# WORK ITEM
Report each line of the entries that contains the word "degrees", copied in full.

# INPUT DATA
• • • •

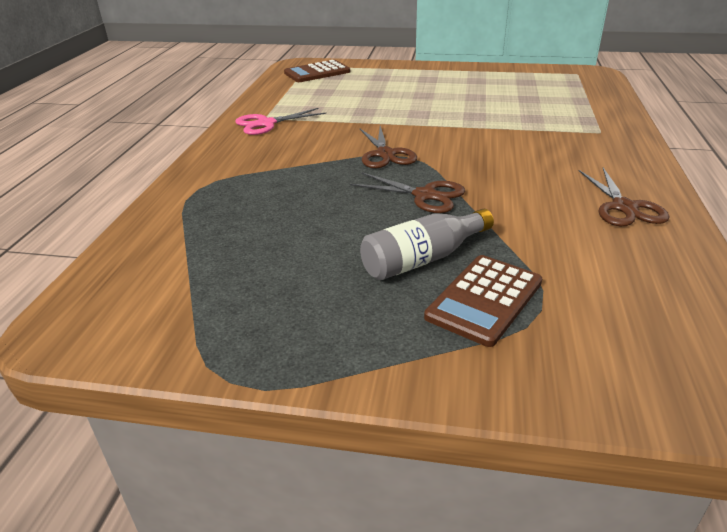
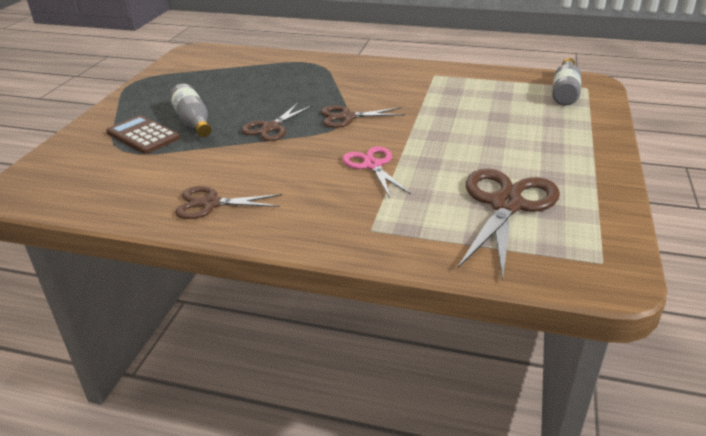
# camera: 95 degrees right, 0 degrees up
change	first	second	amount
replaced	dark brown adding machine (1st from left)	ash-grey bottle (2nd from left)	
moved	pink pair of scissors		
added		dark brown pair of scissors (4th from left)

• • • •

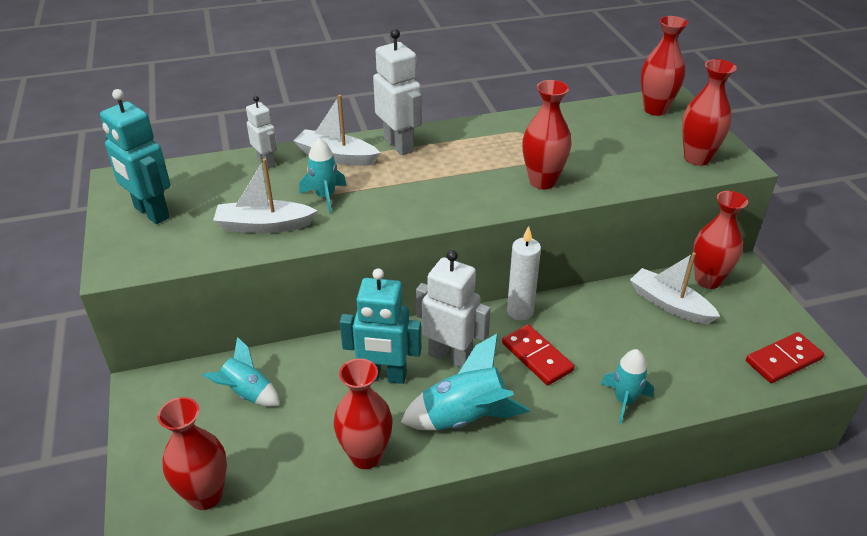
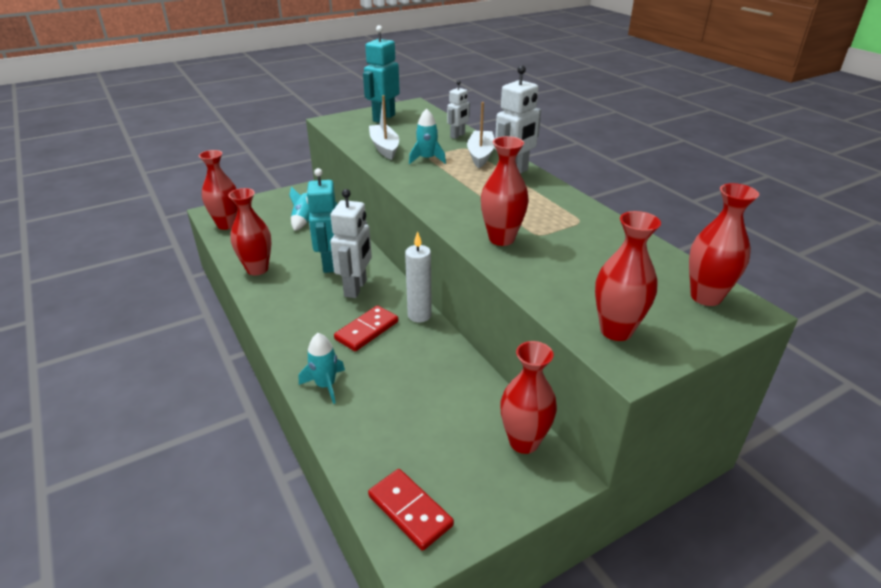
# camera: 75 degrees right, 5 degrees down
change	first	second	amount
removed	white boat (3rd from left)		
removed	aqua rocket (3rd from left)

• • • •

# EXPECTED OUTPUT
# camera: 95 degrees right, 0 degrees up
# camera: 75 degrees right, 5 degrees down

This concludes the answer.